▶ _Goal of the exercise_:
Pictures do not belong in the copy; restate the records below word for word.

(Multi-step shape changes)
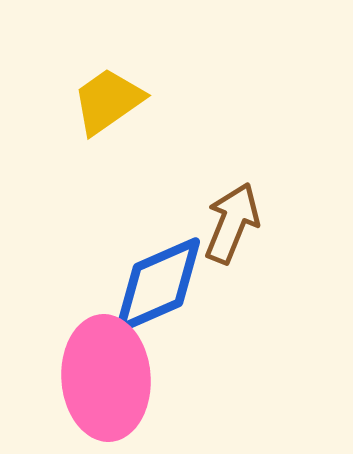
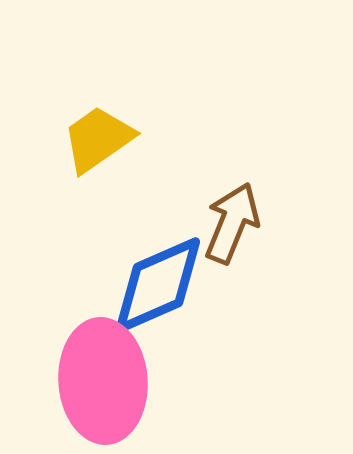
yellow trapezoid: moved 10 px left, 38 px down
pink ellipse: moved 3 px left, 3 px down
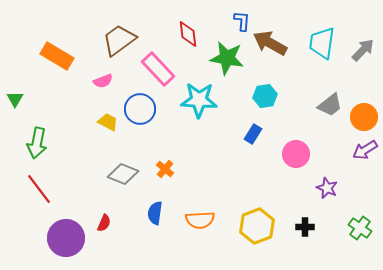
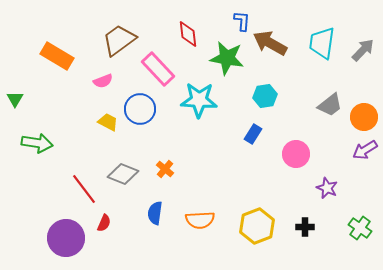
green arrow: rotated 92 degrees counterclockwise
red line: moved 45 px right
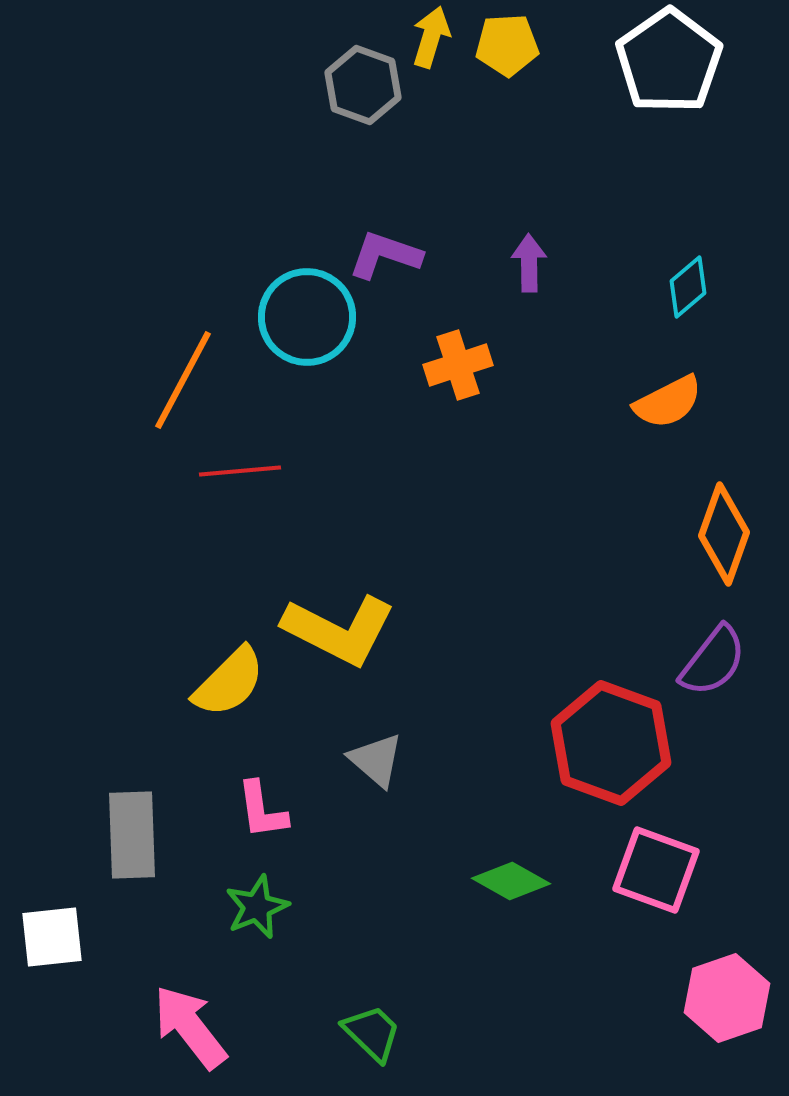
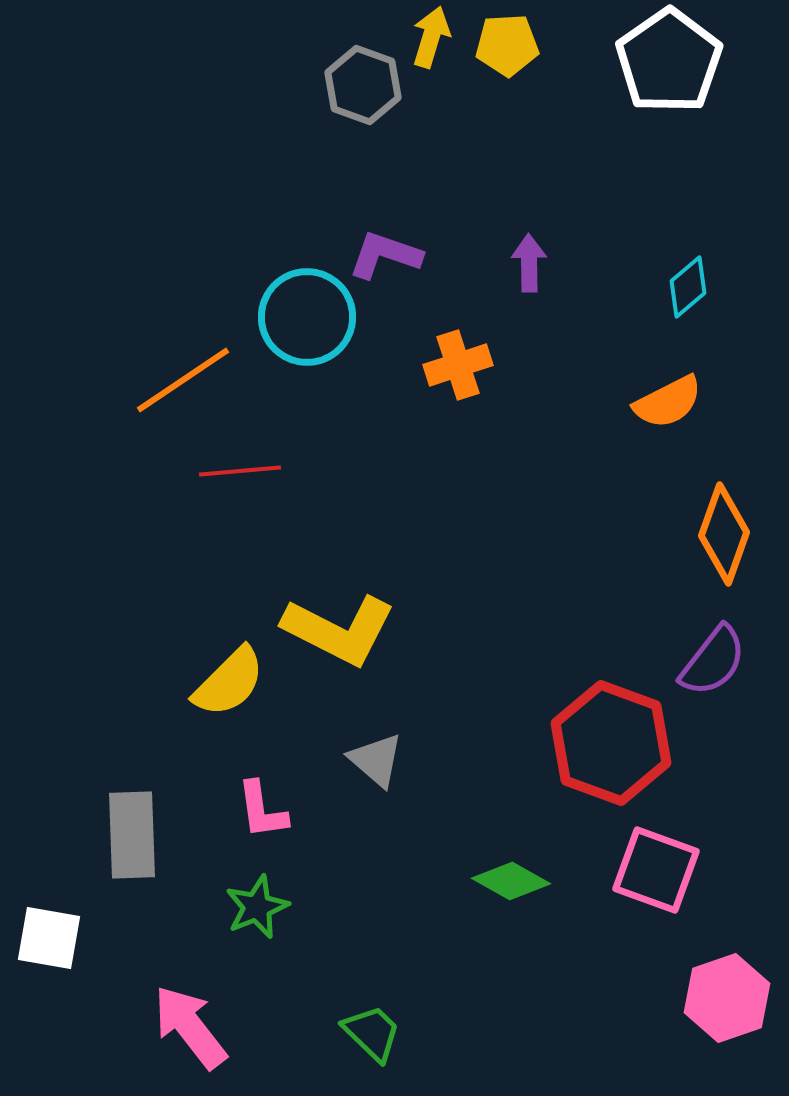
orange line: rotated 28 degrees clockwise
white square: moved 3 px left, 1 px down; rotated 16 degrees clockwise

▶ _Exercise response_:
yellow trapezoid: moved 10 px left, 38 px down
pink ellipse: moved 3 px left, 3 px down
green arrow: rotated 92 degrees counterclockwise
red line: moved 45 px right
orange line: rotated 28 degrees clockwise
white square: moved 3 px left, 1 px down; rotated 16 degrees clockwise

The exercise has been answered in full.